**EXERCISE AIM**
Here is the task for the records below: repeat exactly the lines from the one with "D2: none -> diode 1N914 (A XI, K VA)" to the one with "U4 pin SDA: KEY -> SDA", both included, and nothing else.

**RECORDS TO USE**
====
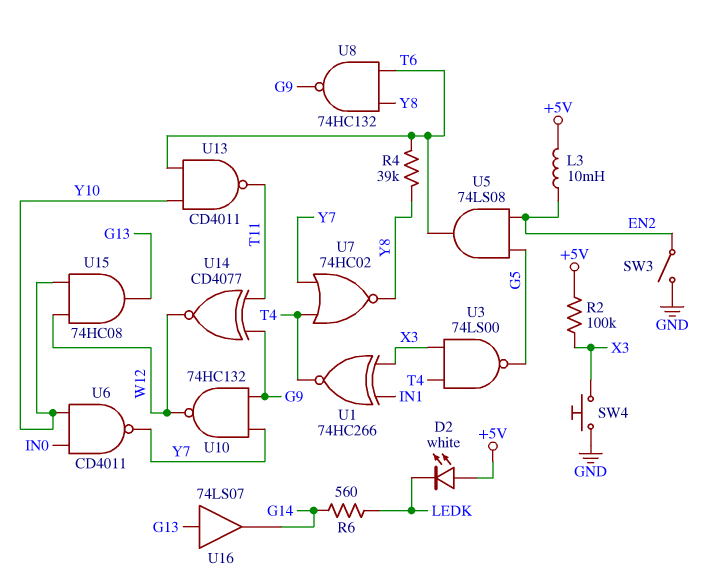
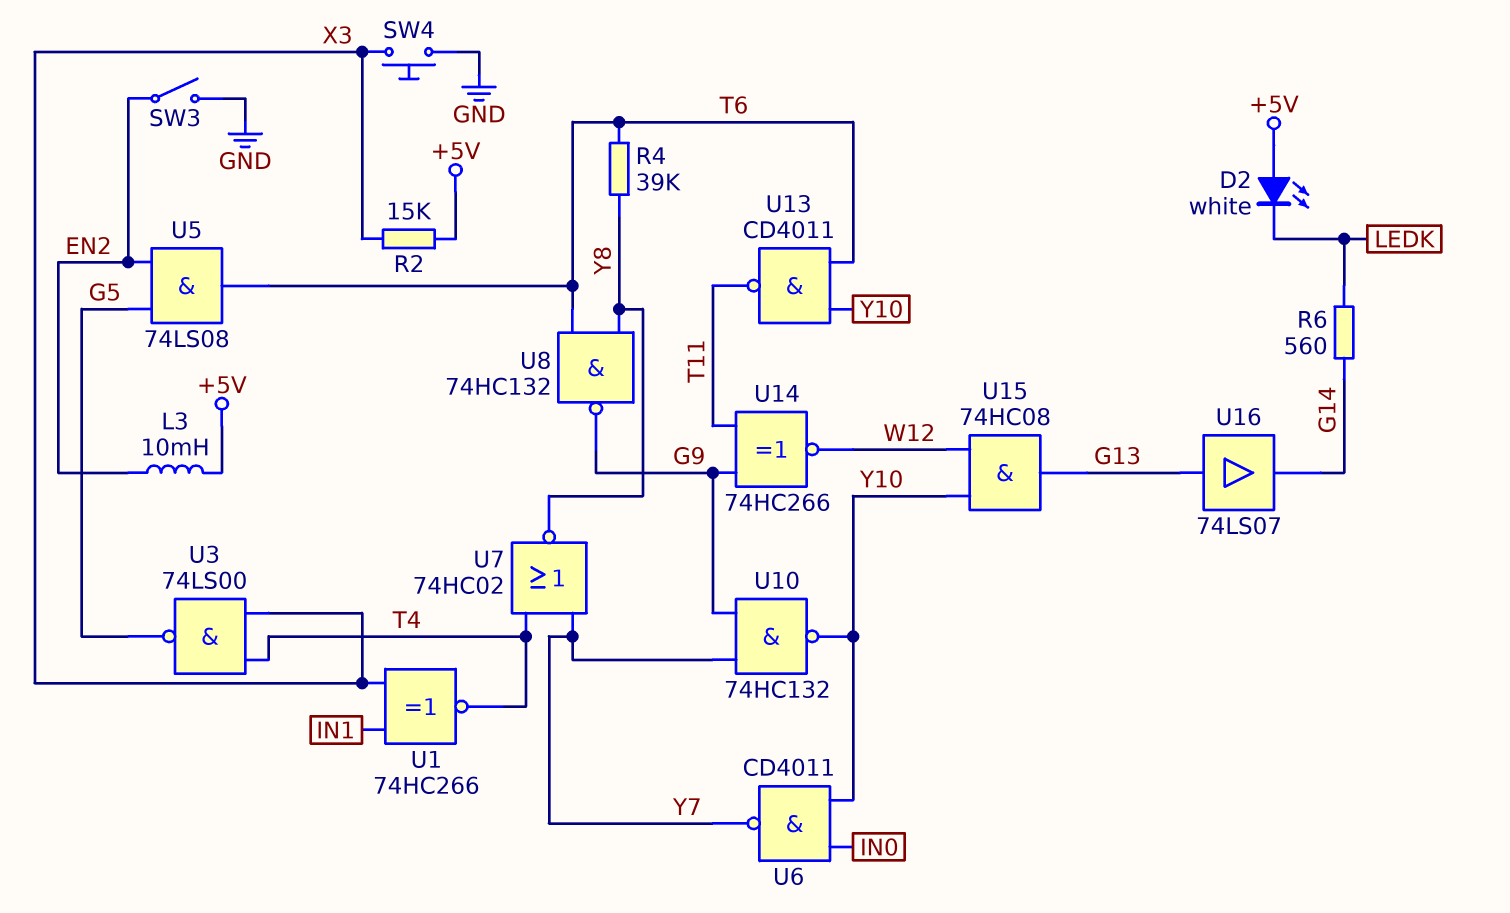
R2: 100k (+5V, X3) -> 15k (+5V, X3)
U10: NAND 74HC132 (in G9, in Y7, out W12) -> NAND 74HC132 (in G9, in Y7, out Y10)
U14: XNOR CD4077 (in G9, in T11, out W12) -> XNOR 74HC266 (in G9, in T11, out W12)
====
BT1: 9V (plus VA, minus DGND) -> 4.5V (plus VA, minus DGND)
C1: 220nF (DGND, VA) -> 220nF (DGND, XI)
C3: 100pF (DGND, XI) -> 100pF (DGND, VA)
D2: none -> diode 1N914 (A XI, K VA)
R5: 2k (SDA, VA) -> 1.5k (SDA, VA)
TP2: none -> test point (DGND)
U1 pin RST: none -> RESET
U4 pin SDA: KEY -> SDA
====
**RESPONSE TO THIS TASK**
D2: none -> diode 1N914 (A XI, K VA)
R5: 2k (SDA, VA) -> 1.5k (SDA, VA)
TP2: none -> test point (DGND)
U1 pin RST: none -> RESET
U4 pin SDA: KEY -> SDA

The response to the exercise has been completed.